Please report each line in the material below that includes "zapato".

________

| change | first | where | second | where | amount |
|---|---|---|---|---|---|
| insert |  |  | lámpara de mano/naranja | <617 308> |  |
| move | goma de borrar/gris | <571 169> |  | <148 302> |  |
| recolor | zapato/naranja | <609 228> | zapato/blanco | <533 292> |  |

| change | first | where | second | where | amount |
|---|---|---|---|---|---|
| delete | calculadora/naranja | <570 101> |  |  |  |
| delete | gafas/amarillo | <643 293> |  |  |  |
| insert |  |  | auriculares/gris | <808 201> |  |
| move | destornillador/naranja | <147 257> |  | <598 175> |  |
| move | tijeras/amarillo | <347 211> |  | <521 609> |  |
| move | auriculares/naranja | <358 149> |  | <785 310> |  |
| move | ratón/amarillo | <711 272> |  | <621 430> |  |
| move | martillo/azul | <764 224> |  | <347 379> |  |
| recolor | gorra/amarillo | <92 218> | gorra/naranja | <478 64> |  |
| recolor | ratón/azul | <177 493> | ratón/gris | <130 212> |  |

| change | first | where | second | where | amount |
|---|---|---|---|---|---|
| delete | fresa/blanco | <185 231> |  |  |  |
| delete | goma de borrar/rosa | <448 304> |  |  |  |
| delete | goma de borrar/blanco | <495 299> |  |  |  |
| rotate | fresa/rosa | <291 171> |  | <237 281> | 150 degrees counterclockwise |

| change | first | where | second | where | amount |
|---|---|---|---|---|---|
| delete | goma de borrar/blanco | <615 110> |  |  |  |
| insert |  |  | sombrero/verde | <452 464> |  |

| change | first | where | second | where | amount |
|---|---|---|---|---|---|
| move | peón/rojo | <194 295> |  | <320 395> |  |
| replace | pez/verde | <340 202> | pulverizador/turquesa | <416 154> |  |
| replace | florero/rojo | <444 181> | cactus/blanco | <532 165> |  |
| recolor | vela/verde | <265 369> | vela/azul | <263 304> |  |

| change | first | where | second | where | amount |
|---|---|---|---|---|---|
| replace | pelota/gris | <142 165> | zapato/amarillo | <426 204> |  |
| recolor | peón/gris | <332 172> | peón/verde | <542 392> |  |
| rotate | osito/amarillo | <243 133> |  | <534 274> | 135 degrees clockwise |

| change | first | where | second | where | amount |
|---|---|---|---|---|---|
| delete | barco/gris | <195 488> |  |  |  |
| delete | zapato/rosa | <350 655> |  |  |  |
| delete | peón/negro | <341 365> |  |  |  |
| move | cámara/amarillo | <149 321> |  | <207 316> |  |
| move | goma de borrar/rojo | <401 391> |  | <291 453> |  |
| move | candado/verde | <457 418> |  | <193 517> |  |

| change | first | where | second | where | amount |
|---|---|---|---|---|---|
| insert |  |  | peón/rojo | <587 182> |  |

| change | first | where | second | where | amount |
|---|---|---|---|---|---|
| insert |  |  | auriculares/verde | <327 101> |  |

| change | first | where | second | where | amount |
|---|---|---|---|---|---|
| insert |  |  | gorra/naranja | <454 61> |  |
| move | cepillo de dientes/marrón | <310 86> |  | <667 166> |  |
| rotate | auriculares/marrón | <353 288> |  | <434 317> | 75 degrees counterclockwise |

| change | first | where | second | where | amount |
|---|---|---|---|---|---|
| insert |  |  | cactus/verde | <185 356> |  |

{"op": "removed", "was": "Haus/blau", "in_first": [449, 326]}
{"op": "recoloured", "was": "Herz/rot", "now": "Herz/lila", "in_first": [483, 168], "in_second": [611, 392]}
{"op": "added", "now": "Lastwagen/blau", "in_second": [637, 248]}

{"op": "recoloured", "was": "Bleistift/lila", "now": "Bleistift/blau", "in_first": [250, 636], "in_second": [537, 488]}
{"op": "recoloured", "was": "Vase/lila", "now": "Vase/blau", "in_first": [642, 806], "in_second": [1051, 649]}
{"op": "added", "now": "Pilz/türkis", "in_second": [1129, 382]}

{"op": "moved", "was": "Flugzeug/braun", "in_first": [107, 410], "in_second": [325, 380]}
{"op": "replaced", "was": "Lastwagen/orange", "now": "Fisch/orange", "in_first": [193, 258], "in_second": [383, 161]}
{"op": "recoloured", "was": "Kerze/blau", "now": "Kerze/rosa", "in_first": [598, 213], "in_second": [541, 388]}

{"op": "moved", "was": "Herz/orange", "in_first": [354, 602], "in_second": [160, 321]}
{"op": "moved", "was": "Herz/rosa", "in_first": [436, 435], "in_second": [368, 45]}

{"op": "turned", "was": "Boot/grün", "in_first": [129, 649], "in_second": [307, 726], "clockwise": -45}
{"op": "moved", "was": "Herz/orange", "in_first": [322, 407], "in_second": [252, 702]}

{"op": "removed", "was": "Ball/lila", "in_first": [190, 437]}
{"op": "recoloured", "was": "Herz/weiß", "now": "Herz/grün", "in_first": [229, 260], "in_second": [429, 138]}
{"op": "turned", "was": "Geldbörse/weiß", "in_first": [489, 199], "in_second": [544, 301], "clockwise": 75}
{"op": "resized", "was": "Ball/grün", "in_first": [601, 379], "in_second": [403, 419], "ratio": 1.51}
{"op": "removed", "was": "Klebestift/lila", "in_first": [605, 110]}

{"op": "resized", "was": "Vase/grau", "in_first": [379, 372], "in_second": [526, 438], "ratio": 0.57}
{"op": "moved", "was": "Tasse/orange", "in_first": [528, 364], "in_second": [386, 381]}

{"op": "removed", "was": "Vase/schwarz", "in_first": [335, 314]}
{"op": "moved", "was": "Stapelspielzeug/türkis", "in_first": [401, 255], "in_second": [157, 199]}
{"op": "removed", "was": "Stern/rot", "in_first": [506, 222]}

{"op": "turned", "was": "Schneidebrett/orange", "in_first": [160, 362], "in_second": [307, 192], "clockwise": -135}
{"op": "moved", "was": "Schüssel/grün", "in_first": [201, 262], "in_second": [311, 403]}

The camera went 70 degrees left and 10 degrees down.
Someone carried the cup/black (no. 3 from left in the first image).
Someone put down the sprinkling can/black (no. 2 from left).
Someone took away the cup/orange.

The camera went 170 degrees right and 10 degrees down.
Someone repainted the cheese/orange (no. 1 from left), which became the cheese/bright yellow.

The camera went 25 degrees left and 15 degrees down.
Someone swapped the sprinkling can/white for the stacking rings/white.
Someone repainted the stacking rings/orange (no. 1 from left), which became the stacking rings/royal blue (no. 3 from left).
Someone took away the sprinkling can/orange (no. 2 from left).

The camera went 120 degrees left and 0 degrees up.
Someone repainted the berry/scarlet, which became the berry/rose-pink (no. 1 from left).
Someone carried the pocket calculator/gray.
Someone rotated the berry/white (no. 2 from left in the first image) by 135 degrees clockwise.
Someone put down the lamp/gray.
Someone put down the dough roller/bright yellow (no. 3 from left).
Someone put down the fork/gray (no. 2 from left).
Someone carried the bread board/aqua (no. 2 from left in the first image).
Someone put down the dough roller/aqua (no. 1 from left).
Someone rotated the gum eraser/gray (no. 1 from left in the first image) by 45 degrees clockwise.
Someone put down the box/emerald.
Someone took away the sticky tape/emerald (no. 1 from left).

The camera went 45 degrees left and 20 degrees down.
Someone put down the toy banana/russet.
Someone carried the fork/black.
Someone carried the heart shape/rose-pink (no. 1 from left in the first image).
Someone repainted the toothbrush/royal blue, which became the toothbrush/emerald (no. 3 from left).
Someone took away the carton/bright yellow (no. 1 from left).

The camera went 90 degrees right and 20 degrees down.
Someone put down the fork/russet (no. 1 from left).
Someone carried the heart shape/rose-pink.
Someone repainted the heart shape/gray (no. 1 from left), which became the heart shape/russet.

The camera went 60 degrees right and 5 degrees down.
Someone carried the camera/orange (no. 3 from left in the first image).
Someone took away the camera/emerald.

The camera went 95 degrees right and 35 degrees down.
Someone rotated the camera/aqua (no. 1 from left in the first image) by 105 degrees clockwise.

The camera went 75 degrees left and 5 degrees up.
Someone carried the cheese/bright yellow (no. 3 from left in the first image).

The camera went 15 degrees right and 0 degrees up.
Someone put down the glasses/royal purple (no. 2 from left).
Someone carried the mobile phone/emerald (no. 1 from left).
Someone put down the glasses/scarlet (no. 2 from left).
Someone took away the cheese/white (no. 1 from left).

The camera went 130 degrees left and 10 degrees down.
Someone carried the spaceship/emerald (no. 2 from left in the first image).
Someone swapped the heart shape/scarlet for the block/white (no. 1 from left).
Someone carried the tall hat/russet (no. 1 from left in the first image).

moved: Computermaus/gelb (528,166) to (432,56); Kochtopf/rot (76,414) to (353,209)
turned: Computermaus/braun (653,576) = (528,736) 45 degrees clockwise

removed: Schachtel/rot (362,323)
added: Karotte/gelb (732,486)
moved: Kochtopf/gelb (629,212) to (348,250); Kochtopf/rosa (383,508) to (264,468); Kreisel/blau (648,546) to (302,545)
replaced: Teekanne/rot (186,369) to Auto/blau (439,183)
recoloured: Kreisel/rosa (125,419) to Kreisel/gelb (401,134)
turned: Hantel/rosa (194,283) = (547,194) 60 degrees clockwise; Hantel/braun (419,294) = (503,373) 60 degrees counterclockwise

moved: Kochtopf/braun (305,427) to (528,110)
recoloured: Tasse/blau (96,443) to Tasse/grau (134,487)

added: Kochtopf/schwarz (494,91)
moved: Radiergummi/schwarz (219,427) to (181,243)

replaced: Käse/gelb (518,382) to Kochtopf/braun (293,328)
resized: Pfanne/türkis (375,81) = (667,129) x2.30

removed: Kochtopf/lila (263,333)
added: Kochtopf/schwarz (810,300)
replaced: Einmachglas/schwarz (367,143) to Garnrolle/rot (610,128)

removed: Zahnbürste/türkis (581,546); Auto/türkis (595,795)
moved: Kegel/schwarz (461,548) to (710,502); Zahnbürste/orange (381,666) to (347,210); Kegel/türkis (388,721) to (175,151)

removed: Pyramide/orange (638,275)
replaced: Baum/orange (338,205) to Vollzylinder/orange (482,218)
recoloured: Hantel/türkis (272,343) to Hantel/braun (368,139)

________

* **ANSWER BOX**:
| recolor | zapato/naranja | <609 228> | zapato/blanco | <533 292> |  |
| replace | pelota/gris | <142 165> | zapato/amarillo | <426 204> |  |
| delete | zapato/rosa | <350 655> |  |  |  |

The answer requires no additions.